--- INPUT FOR THIS TASK ---

----

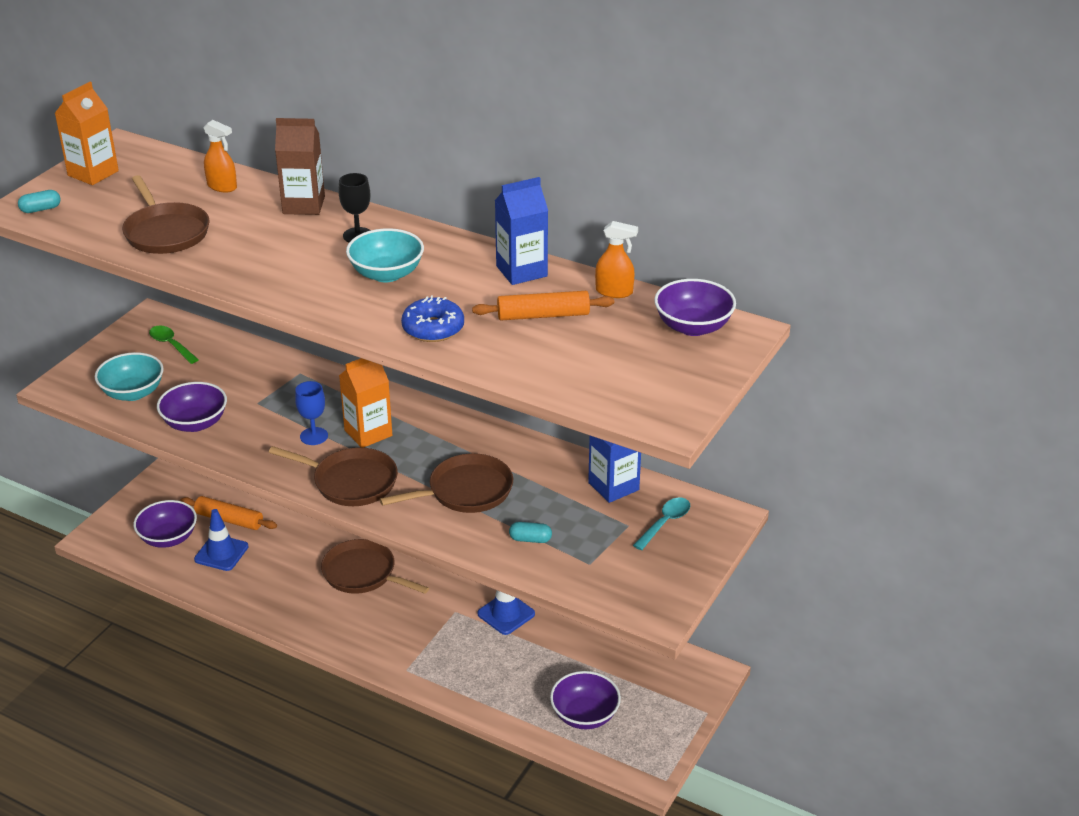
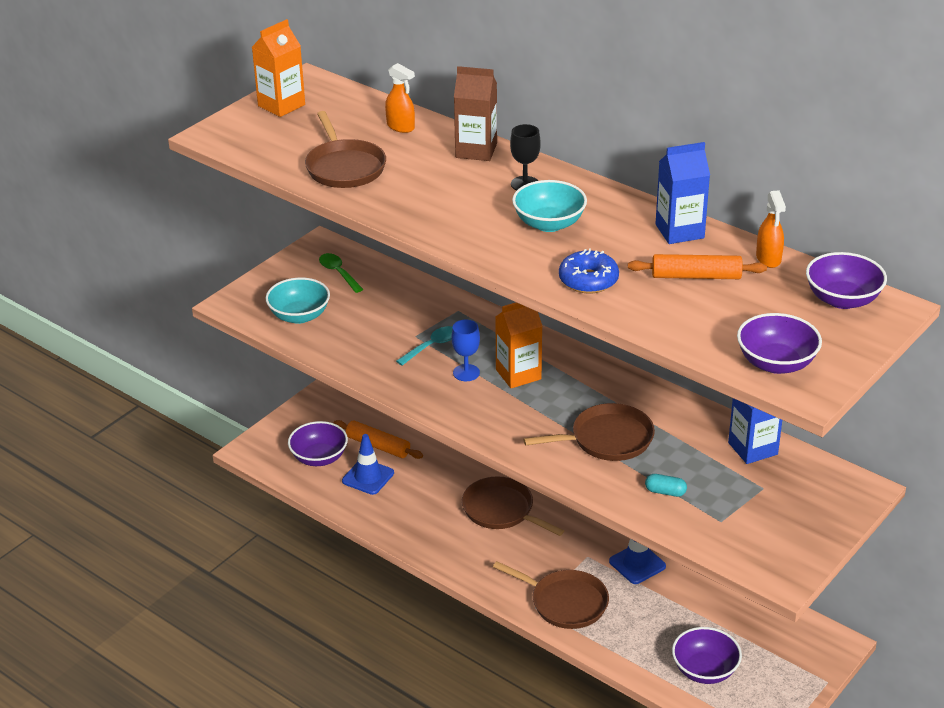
camera: 10 degrees right, 0 degrees up
(41, 209) = (231, 137): turquoise capsule -> none
(195, 423) = (355, 350): purple bowl -> purple bowl (776, 363)
(351, 482) = (498, 420): brown pan -> brown pan (565, 603)
(614, 292) = (768, 259): orange spray bottle -> orange spray bottle turned 60 degrees clockwise
(665, 523) = (800, 489): turquoise spoon -> turquoise spoon (431, 346)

----

Return the lines above that include the string "turquoise".

--- REPLY TO THE EXERCISE ---
(41, 209) = (231, 137): turquoise capsule -> none
(665, 523) = (800, 489): turquoise spoon -> turquoise spoon (431, 346)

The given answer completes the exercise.